Set down word for word each line from the one containing "R7: 7.5k (3V3, GND) -> 7.5k (3V3, N8)" through the end of the records, both included. Do not copy any pictures.

Revision comparison data
##########

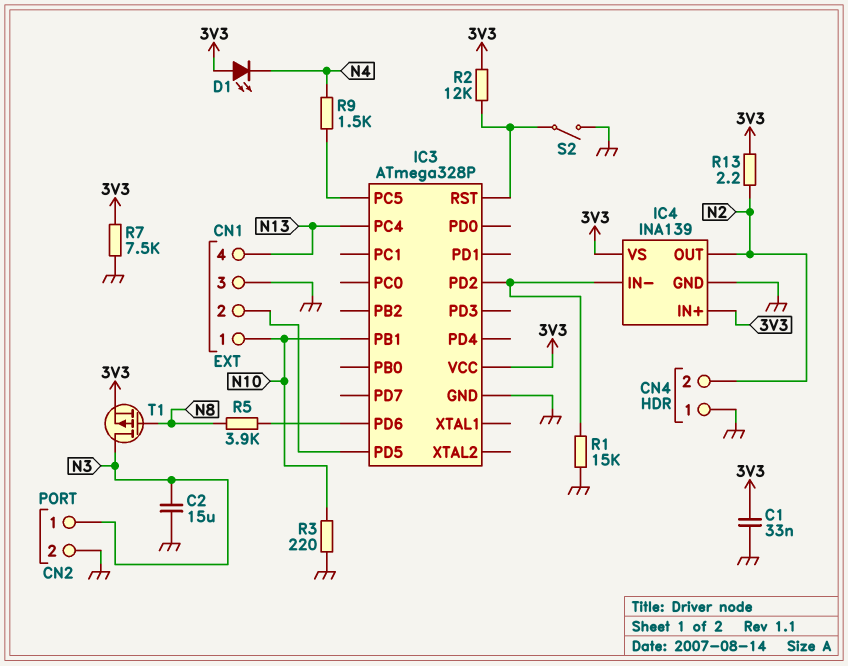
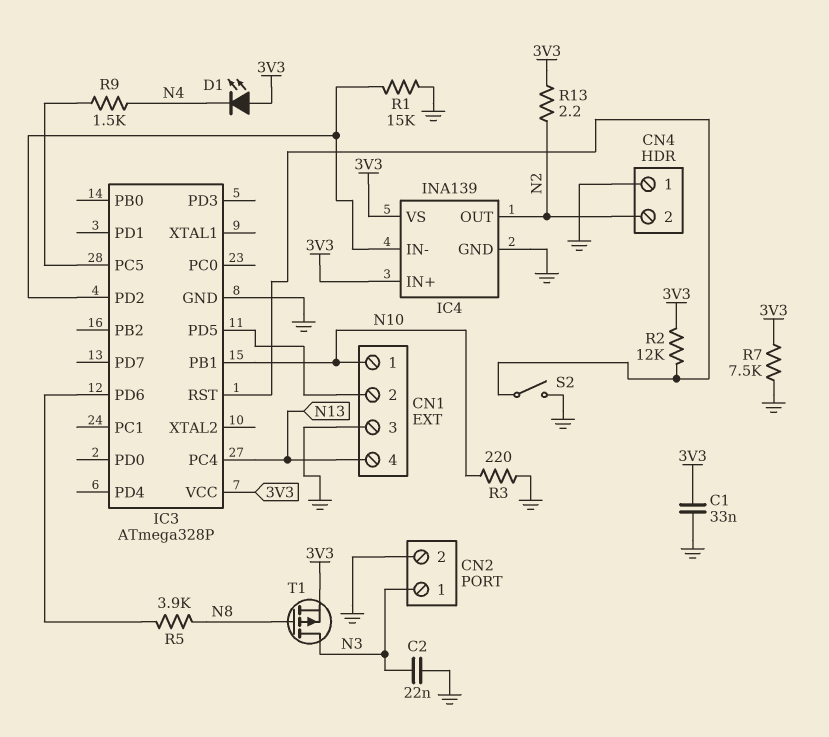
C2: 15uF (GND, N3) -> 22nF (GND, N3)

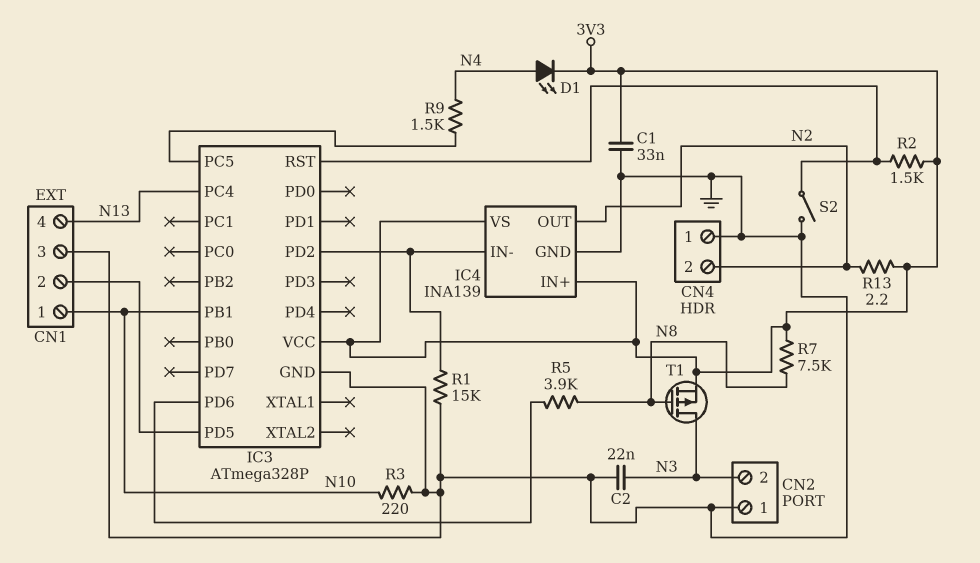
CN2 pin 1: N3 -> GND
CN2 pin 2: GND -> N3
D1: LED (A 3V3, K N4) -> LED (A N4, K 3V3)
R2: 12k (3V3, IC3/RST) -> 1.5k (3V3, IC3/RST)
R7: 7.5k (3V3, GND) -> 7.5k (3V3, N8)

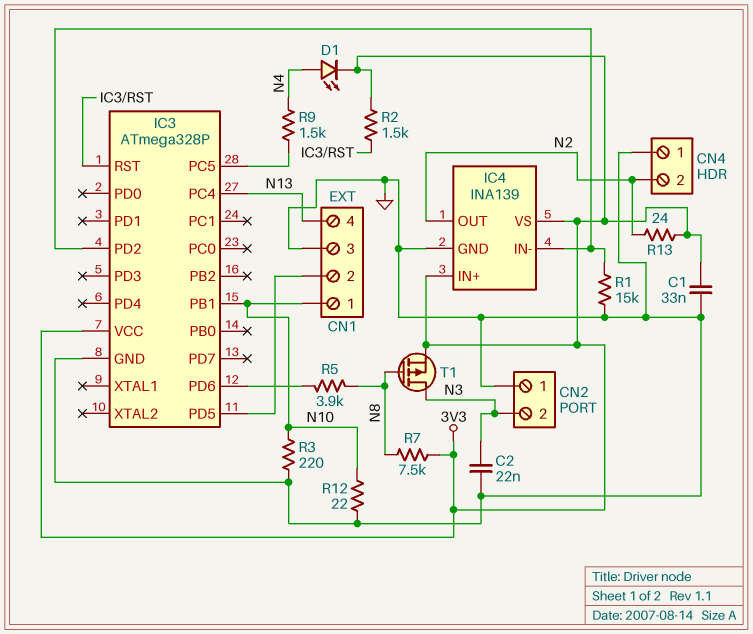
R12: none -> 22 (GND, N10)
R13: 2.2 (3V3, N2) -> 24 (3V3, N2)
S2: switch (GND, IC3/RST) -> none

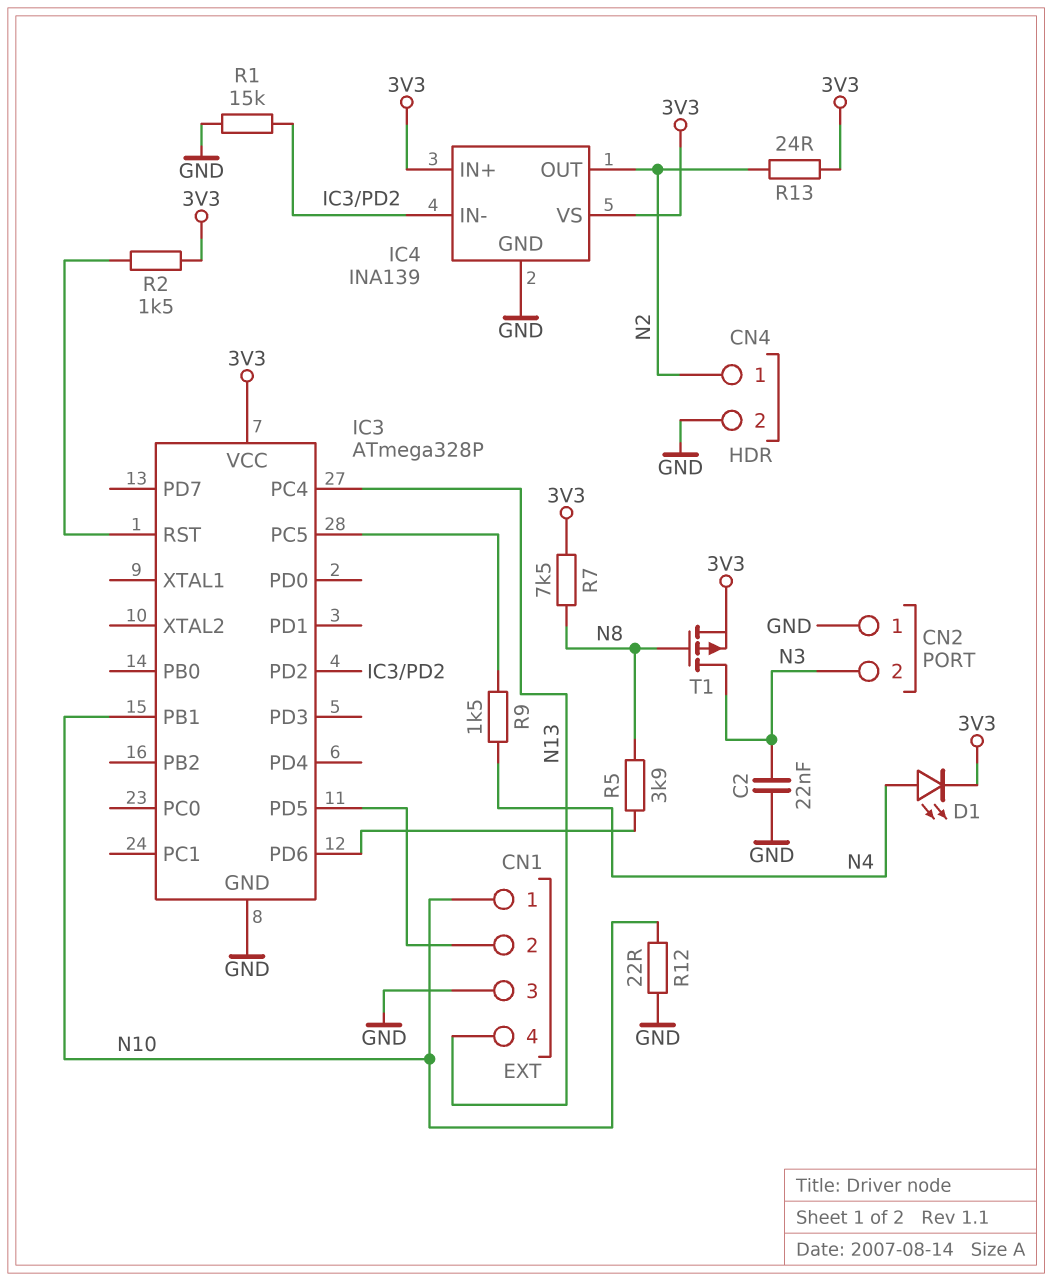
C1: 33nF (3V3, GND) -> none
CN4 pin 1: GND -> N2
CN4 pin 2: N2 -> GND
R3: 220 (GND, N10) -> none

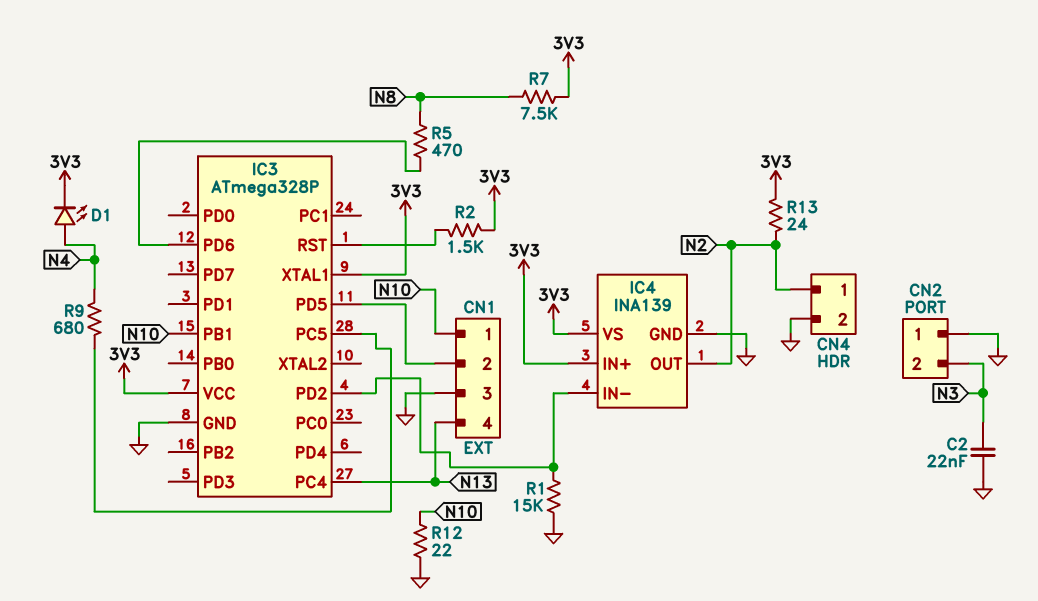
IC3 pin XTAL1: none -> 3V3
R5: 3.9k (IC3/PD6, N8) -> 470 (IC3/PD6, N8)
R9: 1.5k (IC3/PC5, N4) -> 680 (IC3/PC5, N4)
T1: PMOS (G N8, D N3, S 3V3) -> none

##########

_Expected answer_:
R7: 7.5k (3V3, GND) -> 7.5k (3V3, N8)

R12: none -> 22 (GND, N10)
R13: 2.2 (3V3, N2) -> 24 (3V3, N2)
S2: switch (GND, IC3/RST) -> none

C1: 33nF (3V3, GND) -> none
CN4 pin 1: GND -> N2
CN4 pin 2: N2 -> GND
R3: 220 (GND, N10) -> none

IC3 pin XTAL1: none -> 3V3
R5: 3.9k (IC3/PD6, N8) -> 470 (IC3/PD6, N8)
R9: 1.5k (IC3/PC5, N4) -> 680 (IC3/PC5, N4)
T1: PMOS (G N8, D N3, S 3V3) -> none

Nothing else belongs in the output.